• TASK PROMPT: Retype exactly the lines that run from the line with "cyan line: (402, 869) -> (488, 657), moved" to the final line of the entries, keeping both ends and nothing else.

+ + +

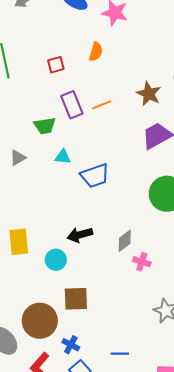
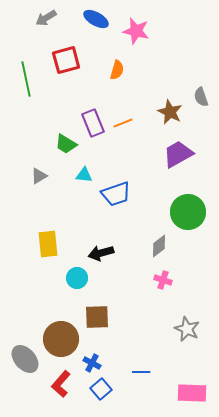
red square: (56, 65) -> (66, 60), moved, size x1.6
green trapezoid: (45, 126) -> (66, 144), turned 40
gray diamond: (125, 241) -> (159, 246), moved
yellow rectangle: (19, 242) -> (48, 244), moved

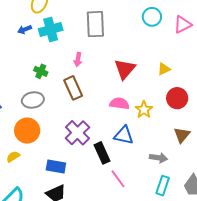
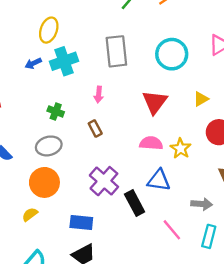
cyan circle: (152, 17) -> (172, 54), moved, size x1.4
brown rectangle: (73, 88) -> (95, 129), size x0.6
pink line: (118, 179) -> (172, 230), moved

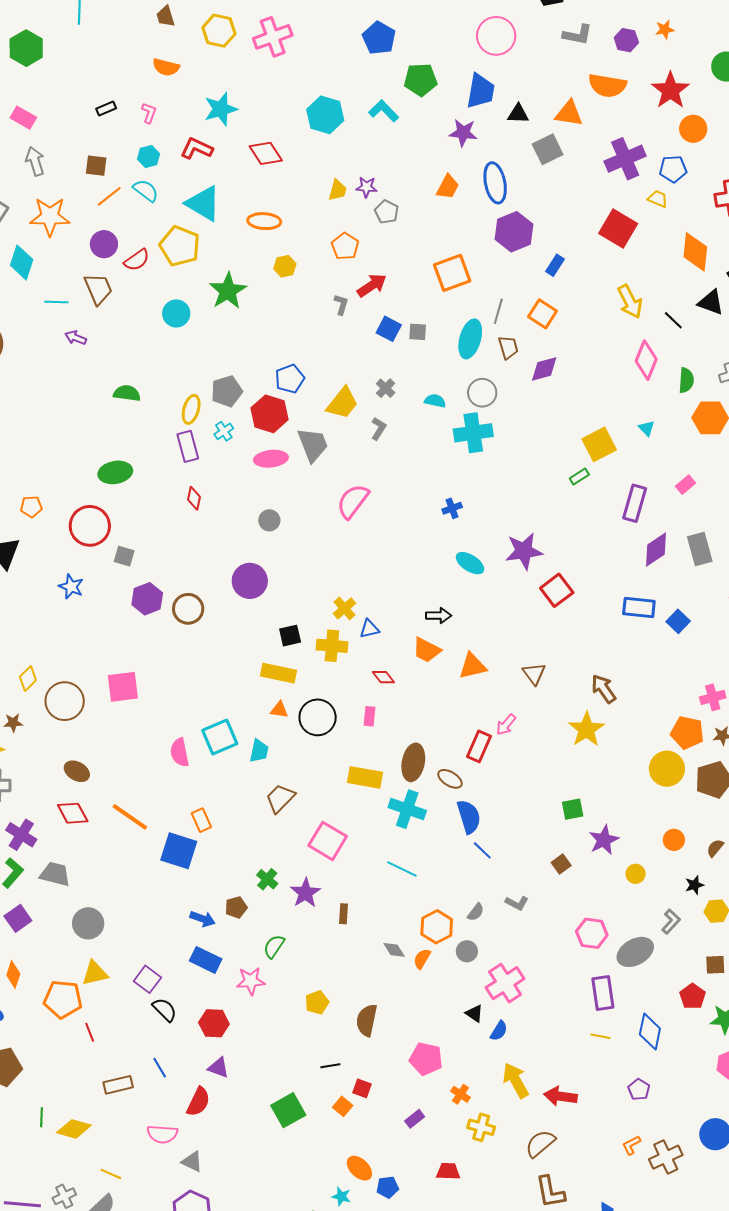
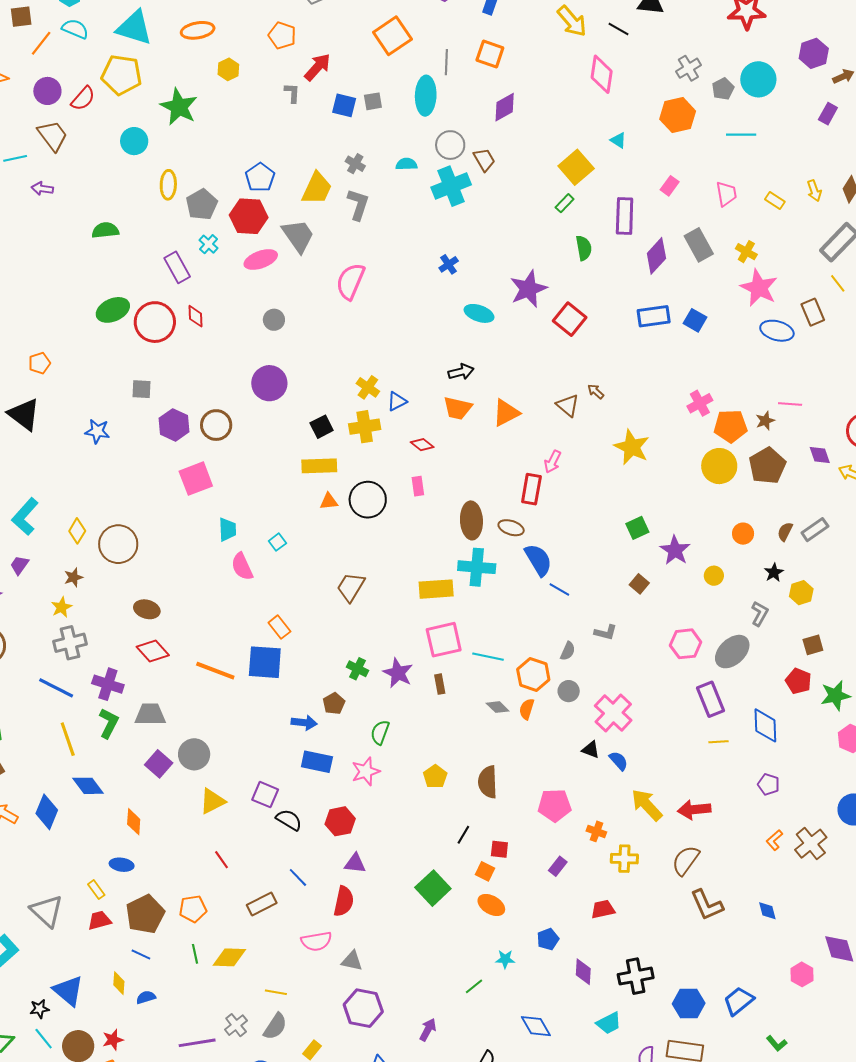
brown trapezoid: (508, 347) -> (484, 160), moved
green semicircle: (686, 380) -> (584, 248), moved
yellow ellipse: (191, 409) -> (168, 185), moved
gray L-shape: (379, 429) -> (358, 205), size x1.4
red circle: (90, 526) -> (155, 322), moved
pink square: (123, 687) -> (196, 479), moved
brown arrow: (604, 689) -> (596, 391), moved, size x0.6
pink cross: (713, 697) -> (700, 403), moved
cyan square: (220, 737) -> (277, 542), size x0.5
cyan trapezoid: (259, 751) -> (227, 529), moved
yellow rectangle: (365, 777) -> (436, 589), moved
orange line: (130, 817) -> (215, 671), moved
pink square: (328, 841) -> (444, 640), moved, turned -30
cyan line: (402, 869) -> (488, 657), moved
purple square: (18, 918) -> (159, 764), moved
orange pentagon: (63, 999) -> (193, 909), moved, size x0.7
blue semicircle: (499, 1031) -> (619, 761), turned -60
black line: (330, 1066) -> (463, 835), turned -36
orange ellipse: (359, 1168) -> (491, 905), moved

+ + +

• WRITTEN SOLUTION:
cyan line: (402, 869) -> (488, 657), moved
purple square: (18, 918) -> (159, 764), moved
orange pentagon: (63, 999) -> (193, 909), moved, size x0.7
blue semicircle: (499, 1031) -> (619, 761), turned -60
black line: (330, 1066) -> (463, 835), turned -36
orange ellipse: (359, 1168) -> (491, 905), moved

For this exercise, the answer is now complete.